DATA SECTION:
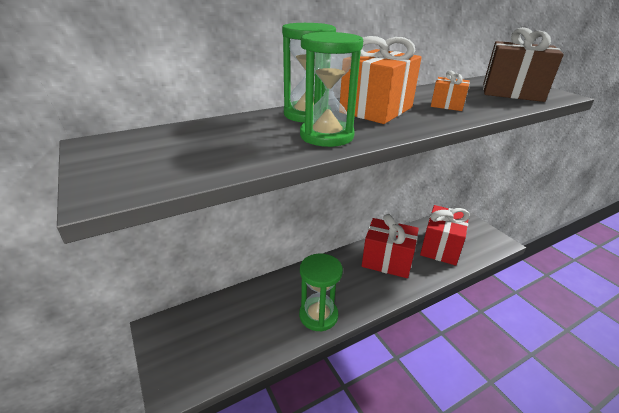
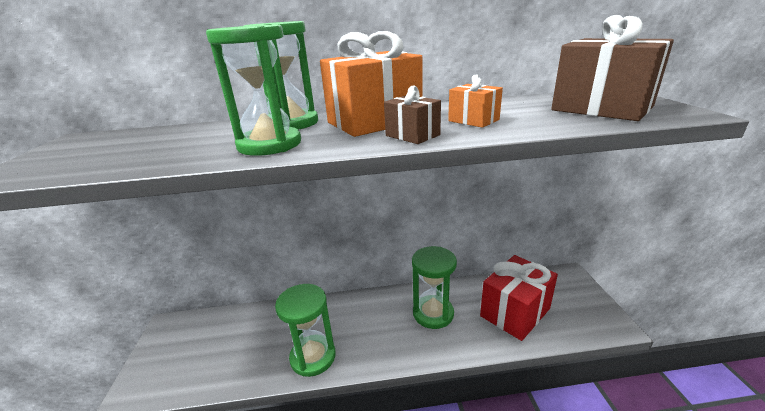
camera: 25 degrees right, 5 degrees down
(387, 261) = (433, 313): red gift -> green hourglass
(425, 120) = (412, 135): none -> brown gift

YOUR OBJECTIVE:
From the line holding "(387, 261) = (433, 313): red" down to the final line above, quote every line exactly and only those lines.

SOLUTION:
(387, 261) = (433, 313): red gift -> green hourglass
(425, 120) = (412, 135): none -> brown gift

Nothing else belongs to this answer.